▶ **WHAT YOU HAVE TO DO**
Output a character-exact copy of the data, images removed.

▶ **DATA FOR THE TASK**
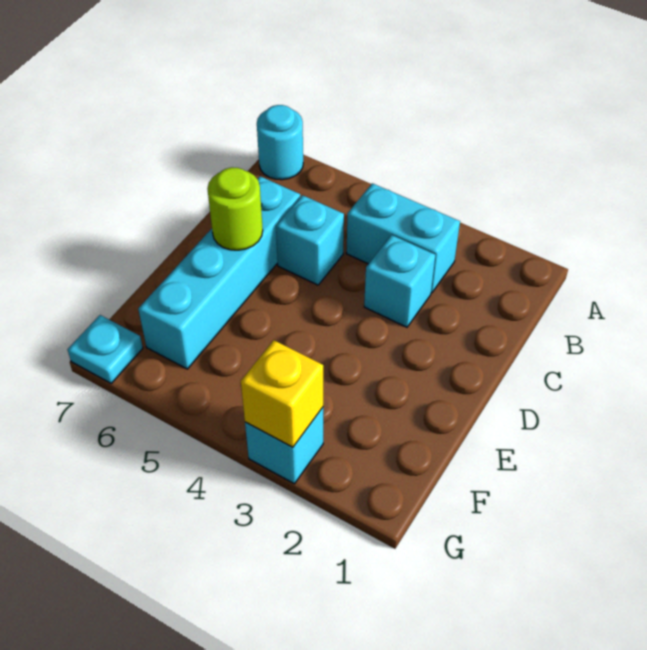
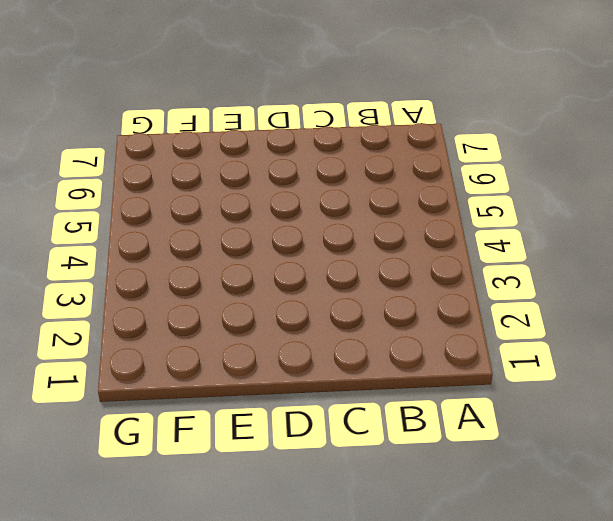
none -> cyan 1x1 round brick [257,105,303,180]
none -> cyan 1x2 brick [346,183,460,293]

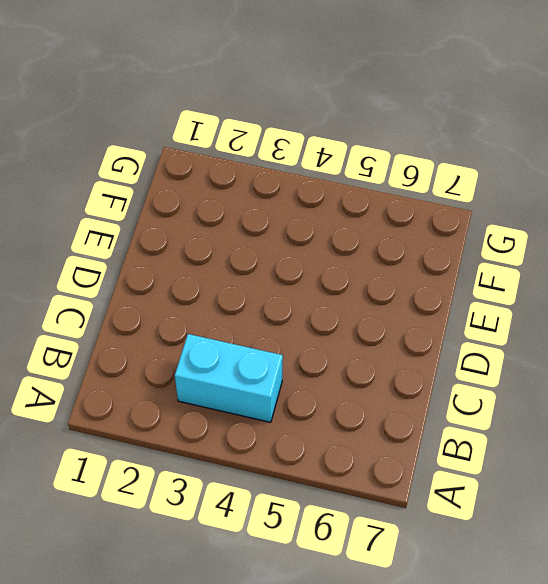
none -> cyan 1x1 round brick [257,105,303,180]
none -> cyan 1x1 brick [364,235,435,327]

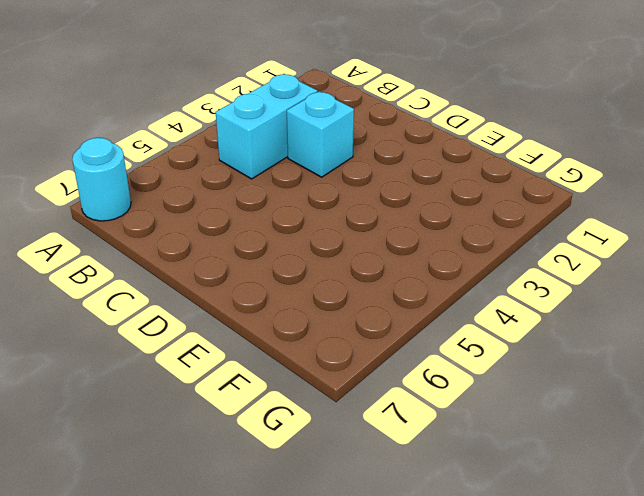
none -> cyan 1x1 brick [276,195,344,285]
none -> cyan 1x4 brick [138,176,300,369]

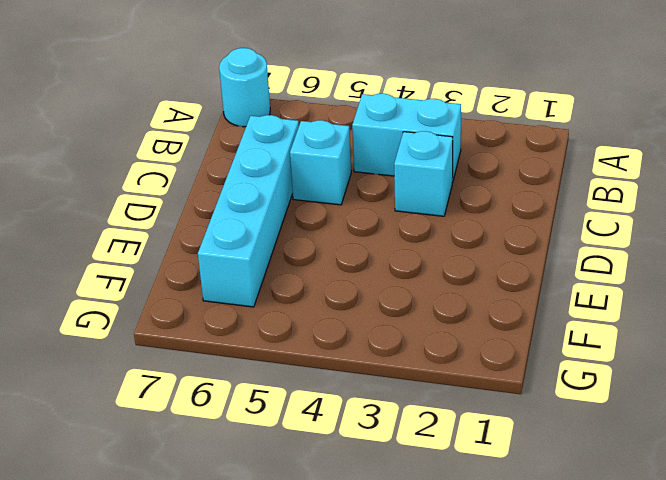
none -> cyan 1x1 brick [245,408,323,484]
none -> cyan 1x1 plate [68,315,143,383]

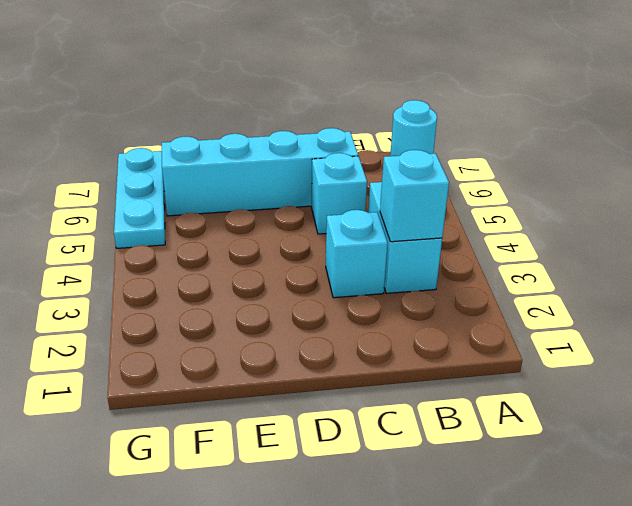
cyan 1x1 brick [380,150,449,242] -> cyan 1x1 brick moved to [245,408,323,484]
cyan 1x3 plate [114,148,165,248] -> cyan 1x1 plate [68,315,143,383]
none -> lime 1x1 round brick [207,167,263,250]
none -> yellow 1x1 brick [241,340,323,447]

▶ **FINISHED EXERCISE**
none -> cyan 1x1 round brick [257,105,303,180]
none -> cyan 1x2 brick [346,183,460,293]

none -> cyan 1x1 round brick [257,105,303,180]
none -> cyan 1x1 brick [364,235,435,327]

none -> cyan 1x1 brick [276,195,344,285]
none -> cyan 1x4 brick [138,176,300,369]

none -> cyan 1x1 brick [245,408,323,484]
none -> cyan 1x1 plate [68,315,143,383]

cyan 1x1 brick [380,150,449,242] -> cyan 1x1 brick moved to [245,408,323,484]
cyan 1x3 plate [114,148,165,248] -> cyan 1x1 plate [68,315,143,383]
none -> lime 1x1 round brick [207,167,263,250]
none -> yellow 1x1 brick [241,340,323,447]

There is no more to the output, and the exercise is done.